§ **TASK TO CARRY OUT**: Line by line, reproduce exactly the beginning of the listing below, ending with the line that contains "(75, 375) = (423, 700): black" and adding nothing.

-- Opening Marker --

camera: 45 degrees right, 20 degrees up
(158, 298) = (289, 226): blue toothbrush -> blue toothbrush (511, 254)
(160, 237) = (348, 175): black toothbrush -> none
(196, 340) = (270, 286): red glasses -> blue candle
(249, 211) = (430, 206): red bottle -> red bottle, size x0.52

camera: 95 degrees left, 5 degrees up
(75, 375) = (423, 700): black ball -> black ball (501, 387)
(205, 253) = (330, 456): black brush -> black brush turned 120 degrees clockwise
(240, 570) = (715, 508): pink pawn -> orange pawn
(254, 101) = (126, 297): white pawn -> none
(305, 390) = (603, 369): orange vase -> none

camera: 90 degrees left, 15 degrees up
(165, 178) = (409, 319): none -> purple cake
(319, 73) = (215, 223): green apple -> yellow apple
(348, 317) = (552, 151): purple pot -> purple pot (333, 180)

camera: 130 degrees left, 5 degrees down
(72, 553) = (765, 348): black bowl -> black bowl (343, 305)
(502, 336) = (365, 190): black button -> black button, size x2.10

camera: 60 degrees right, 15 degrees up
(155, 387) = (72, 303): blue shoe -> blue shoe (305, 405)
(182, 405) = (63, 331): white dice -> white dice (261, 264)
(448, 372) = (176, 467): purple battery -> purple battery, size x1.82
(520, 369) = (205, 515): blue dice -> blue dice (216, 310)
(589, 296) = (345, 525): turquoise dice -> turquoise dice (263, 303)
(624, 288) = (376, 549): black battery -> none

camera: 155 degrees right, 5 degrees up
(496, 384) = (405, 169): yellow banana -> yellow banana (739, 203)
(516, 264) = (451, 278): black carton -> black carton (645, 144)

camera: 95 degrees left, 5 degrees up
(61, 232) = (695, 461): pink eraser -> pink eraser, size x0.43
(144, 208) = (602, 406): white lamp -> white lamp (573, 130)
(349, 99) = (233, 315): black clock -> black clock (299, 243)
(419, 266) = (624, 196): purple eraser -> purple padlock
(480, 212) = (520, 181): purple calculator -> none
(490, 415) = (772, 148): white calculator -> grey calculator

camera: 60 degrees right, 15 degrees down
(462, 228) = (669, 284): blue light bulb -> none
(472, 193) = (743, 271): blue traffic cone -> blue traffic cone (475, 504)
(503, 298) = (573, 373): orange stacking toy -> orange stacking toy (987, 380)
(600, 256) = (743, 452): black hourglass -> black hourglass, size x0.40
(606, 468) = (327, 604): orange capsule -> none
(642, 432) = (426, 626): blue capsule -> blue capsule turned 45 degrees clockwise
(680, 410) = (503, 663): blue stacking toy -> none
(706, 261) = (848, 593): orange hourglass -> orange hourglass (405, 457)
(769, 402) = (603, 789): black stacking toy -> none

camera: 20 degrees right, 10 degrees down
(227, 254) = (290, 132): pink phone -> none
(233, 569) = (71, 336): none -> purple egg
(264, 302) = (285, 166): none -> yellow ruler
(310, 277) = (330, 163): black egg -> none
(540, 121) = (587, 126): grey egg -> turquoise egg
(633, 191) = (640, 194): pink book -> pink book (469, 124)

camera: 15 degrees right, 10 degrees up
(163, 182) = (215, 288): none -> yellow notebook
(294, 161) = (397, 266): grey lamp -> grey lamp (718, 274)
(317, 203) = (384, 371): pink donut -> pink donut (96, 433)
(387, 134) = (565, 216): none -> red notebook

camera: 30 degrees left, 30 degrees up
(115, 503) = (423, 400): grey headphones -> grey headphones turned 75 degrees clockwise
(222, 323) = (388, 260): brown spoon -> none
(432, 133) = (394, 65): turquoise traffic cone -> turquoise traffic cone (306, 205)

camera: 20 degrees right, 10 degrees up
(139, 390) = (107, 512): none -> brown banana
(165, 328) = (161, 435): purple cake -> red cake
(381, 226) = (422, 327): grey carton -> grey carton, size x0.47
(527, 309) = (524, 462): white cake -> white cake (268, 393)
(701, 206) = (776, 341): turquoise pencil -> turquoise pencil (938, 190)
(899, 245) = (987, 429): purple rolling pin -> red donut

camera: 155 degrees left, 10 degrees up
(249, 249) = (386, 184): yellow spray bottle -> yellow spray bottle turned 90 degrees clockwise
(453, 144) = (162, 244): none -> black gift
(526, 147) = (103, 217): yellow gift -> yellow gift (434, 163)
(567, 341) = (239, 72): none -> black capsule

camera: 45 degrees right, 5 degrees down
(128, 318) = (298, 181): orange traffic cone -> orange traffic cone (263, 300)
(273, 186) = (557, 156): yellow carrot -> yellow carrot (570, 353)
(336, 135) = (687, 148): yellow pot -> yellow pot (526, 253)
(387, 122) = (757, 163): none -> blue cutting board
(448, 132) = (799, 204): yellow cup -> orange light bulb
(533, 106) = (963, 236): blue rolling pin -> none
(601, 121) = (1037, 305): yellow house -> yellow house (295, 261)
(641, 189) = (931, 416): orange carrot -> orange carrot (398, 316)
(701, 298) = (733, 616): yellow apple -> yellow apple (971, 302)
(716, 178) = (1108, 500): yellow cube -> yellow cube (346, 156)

-- Closing Marker --

§ **WORKED SOLUTION**:
camera: 45 degrees right, 20 degrees up
(158, 298) = (289, 226): blue toothbrush -> blue toothbrush (511, 254)
(160, 237) = (348, 175): black toothbrush -> none
(196, 340) = (270, 286): red glasses -> blue candle
(249, 211) = (430, 206): red bottle -> red bottle, size x0.52

camera: 95 degrees left, 5 degrees up
(75, 375) = (423, 700): black ball -> black ball (501, 387)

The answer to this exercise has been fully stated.